> _Task data_
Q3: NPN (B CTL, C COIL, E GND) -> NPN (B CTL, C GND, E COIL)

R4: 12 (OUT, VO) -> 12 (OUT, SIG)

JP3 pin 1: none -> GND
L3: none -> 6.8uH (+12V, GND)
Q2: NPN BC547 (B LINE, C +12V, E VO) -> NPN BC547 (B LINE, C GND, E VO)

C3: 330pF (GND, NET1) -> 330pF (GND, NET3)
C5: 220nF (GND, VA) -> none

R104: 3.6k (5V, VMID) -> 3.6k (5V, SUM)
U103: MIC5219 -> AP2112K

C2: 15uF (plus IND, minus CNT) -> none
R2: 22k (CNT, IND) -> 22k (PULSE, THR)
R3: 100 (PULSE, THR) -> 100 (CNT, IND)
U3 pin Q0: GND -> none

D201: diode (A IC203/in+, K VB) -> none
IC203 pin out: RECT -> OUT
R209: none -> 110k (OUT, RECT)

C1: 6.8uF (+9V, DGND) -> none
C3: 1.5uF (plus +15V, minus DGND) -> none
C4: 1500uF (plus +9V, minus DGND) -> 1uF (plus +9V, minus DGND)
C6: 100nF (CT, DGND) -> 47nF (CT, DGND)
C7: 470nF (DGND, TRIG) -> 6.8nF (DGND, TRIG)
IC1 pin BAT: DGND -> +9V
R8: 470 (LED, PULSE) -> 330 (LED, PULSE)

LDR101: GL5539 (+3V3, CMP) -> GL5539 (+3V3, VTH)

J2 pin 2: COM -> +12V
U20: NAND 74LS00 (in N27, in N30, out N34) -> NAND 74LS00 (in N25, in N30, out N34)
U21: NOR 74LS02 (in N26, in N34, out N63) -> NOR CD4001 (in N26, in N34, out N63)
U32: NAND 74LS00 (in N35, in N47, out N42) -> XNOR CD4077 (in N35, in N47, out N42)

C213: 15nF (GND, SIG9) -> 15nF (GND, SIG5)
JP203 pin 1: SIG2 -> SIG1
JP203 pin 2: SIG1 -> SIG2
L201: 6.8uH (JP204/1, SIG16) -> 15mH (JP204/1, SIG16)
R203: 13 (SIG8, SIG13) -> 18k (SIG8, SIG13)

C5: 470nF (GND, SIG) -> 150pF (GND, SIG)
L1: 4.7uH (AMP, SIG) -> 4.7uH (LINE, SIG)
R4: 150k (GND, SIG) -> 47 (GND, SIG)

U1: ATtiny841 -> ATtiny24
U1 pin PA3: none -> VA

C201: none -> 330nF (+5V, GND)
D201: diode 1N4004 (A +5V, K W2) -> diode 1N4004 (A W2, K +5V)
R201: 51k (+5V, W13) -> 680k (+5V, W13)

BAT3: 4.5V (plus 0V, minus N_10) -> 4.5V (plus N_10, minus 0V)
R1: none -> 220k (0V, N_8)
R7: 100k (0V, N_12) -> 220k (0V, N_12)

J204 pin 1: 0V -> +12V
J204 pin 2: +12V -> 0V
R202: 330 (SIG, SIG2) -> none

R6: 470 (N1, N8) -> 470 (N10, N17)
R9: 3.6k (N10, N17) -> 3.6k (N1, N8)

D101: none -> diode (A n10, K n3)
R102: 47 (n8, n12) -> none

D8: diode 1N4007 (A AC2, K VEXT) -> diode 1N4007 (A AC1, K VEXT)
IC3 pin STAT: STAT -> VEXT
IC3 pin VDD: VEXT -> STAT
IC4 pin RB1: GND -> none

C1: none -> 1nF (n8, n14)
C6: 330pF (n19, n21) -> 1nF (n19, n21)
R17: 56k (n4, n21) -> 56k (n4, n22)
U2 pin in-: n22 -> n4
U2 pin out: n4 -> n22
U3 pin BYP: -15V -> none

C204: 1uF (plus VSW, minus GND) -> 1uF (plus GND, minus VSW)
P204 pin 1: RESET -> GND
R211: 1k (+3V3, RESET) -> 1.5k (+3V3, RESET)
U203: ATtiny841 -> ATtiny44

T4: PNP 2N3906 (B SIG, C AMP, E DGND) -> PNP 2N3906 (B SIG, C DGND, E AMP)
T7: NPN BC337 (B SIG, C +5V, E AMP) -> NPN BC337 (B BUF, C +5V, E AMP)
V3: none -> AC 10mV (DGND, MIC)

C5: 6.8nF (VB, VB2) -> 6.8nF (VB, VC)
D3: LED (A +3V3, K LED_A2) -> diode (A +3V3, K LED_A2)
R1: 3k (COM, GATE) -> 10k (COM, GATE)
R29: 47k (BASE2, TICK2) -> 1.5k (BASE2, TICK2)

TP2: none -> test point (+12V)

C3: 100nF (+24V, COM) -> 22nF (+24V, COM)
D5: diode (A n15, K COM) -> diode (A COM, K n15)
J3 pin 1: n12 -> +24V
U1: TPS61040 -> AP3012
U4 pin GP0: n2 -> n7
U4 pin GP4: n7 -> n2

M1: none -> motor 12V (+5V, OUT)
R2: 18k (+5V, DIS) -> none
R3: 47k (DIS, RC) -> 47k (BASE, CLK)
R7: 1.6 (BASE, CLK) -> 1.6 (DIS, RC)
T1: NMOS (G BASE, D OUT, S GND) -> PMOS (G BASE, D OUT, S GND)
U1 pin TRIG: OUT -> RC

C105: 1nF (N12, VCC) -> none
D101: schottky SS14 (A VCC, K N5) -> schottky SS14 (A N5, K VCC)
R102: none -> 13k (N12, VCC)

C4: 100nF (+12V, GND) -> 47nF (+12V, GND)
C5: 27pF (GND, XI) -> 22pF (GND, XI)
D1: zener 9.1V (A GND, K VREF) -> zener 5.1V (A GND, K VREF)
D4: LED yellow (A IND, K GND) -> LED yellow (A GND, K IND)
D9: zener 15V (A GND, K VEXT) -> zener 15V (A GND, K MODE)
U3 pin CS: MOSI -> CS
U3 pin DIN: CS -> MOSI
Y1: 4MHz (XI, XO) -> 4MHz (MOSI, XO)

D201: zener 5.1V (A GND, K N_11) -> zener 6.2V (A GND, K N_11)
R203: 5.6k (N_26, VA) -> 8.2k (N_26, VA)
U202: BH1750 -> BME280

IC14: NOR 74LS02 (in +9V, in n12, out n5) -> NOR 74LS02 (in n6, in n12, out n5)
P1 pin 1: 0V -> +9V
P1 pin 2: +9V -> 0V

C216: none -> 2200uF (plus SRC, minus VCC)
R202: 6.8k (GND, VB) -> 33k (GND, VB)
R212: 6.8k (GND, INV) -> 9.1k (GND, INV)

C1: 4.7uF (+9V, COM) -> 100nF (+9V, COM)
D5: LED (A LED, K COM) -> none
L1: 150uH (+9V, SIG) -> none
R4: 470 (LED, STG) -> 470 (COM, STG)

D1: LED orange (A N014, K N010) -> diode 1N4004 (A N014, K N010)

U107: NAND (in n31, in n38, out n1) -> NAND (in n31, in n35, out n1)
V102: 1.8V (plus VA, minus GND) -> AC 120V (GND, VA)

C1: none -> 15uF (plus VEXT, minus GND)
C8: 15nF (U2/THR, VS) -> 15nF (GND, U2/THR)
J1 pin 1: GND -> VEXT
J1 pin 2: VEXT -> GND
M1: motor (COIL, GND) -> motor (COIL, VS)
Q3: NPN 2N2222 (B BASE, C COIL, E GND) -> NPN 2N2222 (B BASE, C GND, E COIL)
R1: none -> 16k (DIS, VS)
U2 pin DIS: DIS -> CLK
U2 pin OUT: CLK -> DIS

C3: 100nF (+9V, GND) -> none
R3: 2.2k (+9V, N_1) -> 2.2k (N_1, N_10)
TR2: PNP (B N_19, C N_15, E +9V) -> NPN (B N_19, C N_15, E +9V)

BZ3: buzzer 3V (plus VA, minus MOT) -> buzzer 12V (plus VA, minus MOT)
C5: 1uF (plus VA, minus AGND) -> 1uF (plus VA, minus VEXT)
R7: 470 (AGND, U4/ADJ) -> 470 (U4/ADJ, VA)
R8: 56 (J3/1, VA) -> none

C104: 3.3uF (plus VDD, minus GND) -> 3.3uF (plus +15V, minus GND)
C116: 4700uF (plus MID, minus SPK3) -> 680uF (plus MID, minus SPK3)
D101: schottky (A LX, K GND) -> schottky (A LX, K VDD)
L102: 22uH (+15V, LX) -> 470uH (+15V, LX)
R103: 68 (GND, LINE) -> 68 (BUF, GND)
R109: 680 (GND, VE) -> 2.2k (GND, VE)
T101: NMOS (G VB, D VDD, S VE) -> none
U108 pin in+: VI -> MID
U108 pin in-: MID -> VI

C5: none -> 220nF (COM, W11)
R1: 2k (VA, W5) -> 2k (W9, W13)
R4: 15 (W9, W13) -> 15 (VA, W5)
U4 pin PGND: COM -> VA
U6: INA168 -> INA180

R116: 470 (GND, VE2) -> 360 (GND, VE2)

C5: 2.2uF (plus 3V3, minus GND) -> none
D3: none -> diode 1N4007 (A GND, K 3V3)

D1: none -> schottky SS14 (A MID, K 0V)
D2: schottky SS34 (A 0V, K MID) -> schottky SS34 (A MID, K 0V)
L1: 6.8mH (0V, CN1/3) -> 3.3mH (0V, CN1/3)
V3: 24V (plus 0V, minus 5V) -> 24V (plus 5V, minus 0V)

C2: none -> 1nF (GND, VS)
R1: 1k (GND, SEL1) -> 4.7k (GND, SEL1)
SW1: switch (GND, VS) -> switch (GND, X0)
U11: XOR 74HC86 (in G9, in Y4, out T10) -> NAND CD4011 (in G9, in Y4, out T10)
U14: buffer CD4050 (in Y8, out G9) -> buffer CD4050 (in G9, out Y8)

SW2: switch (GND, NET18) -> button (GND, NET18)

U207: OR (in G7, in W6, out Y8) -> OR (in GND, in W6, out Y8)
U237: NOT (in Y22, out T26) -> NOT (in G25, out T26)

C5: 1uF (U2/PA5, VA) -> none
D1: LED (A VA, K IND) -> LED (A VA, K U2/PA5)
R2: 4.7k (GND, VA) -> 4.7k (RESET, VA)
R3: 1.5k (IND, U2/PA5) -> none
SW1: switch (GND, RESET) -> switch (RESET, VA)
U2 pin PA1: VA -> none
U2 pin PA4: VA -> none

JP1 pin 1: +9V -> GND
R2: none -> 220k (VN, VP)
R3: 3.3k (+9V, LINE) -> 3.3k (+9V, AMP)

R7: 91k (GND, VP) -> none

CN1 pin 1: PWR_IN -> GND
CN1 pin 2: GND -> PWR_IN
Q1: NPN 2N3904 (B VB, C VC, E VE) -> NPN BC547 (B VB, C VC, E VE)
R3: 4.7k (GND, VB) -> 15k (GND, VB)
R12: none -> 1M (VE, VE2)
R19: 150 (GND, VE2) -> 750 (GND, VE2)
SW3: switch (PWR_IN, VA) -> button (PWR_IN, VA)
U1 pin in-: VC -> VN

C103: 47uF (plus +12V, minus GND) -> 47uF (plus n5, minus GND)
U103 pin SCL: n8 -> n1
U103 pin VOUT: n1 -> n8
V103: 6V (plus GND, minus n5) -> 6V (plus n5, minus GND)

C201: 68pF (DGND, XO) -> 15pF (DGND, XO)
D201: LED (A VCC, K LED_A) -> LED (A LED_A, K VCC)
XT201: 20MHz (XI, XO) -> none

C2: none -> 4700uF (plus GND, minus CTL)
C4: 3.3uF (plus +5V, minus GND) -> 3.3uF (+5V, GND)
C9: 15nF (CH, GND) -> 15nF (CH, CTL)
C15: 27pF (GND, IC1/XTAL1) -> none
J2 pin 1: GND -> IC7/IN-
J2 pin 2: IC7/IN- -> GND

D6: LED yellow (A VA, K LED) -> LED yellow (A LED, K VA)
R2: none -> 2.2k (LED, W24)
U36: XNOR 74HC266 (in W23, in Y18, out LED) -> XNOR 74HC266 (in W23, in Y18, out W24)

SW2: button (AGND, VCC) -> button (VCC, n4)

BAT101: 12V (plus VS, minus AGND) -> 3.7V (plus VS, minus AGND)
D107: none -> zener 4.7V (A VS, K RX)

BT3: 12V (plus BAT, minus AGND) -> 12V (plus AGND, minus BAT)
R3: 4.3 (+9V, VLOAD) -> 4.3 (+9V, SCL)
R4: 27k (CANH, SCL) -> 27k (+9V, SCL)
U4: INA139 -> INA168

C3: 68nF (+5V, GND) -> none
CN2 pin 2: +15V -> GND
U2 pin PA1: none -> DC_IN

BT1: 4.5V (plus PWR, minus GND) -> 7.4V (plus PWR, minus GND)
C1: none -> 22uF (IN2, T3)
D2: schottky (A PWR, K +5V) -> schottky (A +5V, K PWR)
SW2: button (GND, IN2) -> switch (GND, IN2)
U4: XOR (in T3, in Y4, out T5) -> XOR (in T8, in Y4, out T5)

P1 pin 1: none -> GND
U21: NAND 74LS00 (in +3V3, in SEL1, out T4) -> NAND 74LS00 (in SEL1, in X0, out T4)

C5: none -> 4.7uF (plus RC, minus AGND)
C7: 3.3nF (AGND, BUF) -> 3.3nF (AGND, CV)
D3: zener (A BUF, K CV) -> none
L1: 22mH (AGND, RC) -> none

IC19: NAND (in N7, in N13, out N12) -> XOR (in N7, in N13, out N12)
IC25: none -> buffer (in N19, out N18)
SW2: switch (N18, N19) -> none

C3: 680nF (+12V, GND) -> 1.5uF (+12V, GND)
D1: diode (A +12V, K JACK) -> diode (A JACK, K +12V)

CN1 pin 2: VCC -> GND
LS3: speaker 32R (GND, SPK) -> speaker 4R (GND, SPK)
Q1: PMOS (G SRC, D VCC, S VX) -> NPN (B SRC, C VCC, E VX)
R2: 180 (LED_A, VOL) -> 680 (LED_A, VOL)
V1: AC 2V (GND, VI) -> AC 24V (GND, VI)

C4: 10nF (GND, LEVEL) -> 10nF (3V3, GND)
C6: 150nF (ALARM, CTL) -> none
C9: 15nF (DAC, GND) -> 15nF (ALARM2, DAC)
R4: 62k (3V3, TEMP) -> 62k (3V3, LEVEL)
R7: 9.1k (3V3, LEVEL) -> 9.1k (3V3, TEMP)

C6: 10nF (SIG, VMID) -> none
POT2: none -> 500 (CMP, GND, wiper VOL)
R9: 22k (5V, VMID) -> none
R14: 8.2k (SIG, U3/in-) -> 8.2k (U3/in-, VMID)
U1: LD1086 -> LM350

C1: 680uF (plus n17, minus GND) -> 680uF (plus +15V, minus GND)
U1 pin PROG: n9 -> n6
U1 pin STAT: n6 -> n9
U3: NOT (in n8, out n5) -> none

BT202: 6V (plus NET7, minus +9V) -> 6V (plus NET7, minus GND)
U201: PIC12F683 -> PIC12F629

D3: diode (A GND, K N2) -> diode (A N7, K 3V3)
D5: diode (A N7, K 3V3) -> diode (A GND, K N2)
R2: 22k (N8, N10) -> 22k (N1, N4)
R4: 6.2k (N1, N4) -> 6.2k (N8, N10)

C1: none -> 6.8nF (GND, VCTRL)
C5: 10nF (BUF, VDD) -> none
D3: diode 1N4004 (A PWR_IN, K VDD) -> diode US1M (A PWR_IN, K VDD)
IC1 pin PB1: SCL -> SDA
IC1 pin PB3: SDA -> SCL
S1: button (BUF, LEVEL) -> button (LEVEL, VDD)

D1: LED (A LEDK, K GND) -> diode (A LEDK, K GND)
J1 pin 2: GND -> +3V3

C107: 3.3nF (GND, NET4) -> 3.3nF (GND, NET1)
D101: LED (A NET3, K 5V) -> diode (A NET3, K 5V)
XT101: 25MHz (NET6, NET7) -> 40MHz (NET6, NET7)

> _To do_
In the listing above, find the line containing "Q2: NPN BC547" and the line containing "J204 pin 2: +12V -> 0V", then retype both and every line between them exactly, with nothing else.

> _Solution to this task_
Q2: NPN BC547 (B LINE, C +12V, E VO) -> NPN BC547 (B LINE, C GND, E VO)

C3: 330pF (GND, NET1) -> 330pF (GND, NET3)
C5: 220nF (GND, VA) -> none

R104: 3.6k (5V, VMID) -> 3.6k (5V, SUM)
U103: MIC5219 -> AP2112K

C2: 15uF (plus IND, minus CNT) -> none
R2: 22k (CNT, IND) -> 22k (PULSE, THR)
R3: 100 (PULSE, THR) -> 100 (CNT, IND)
U3 pin Q0: GND -> none

D201: diode (A IC203/in+, K VB) -> none
IC203 pin out: RECT -> OUT
R209: none -> 110k (OUT, RECT)

C1: 6.8uF (+9V, DGND) -> none
C3: 1.5uF (plus +15V, minus DGND) -> none
C4: 1500uF (plus +9V, minus DGND) -> 1uF (plus +9V, minus DGND)
C6: 100nF (CT, DGND) -> 47nF (CT, DGND)
C7: 470nF (DGND, TRIG) -> 6.8nF (DGND, TRIG)
IC1 pin BAT: DGND -> +9V
R8: 470 (LED, PULSE) -> 330 (LED, PULSE)

LDR101: GL5539 (+3V3, CMP) -> GL5539 (+3V3, VTH)

J2 pin 2: COM -> +12V
U20: NAND 74LS00 (in N27, in N30, out N34) -> NAND 74LS00 (in N25, in N30, out N34)
U21: NOR 74LS02 (in N26, in N34, out N63) -> NOR CD4001 (in N26, in N34, out N63)
U32: NAND 74LS00 (in N35, in N47, out N42) -> XNOR CD4077 (in N35, in N47, out N42)

C213: 15nF (GND, SIG9) -> 15nF (GND, SIG5)
JP203 pin 1: SIG2 -> SIG1
JP203 pin 2: SIG1 -> SIG2
L201: 6.8uH (JP204/1, SIG16) -> 15mH (JP204/1, SIG16)
R203: 13 (SIG8, SIG13) -> 18k (SIG8, SIG13)

C5: 470nF (GND, SIG) -> 150pF (GND, SIG)
L1: 4.7uH (AMP, SIG) -> 4.7uH (LINE, SIG)
R4: 150k (GND, SIG) -> 47 (GND, SIG)

U1: ATtiny841 -> ATtiny24
U1 pin PA3: none -> VA

C201: none -> 330nF (+5V, GND)
D201: diode 1N4004 (A +5V, K W2) -> diode 1N4004 (A W2, K +5V)
R201: 51k (+5V, W13) -> 680k (+5V, W13)

BAT3: 4.5V (plus 0V, minus N_10) -> 4.5V (plus N_10, minus 0V)
R1: none -> 220k (0V, N_8)
R7: 100k (0V, N_12) -> 220k (0V, N_12)

J204 pin 1: 0V -> +12V
J204 pin 2: +12V -> 0V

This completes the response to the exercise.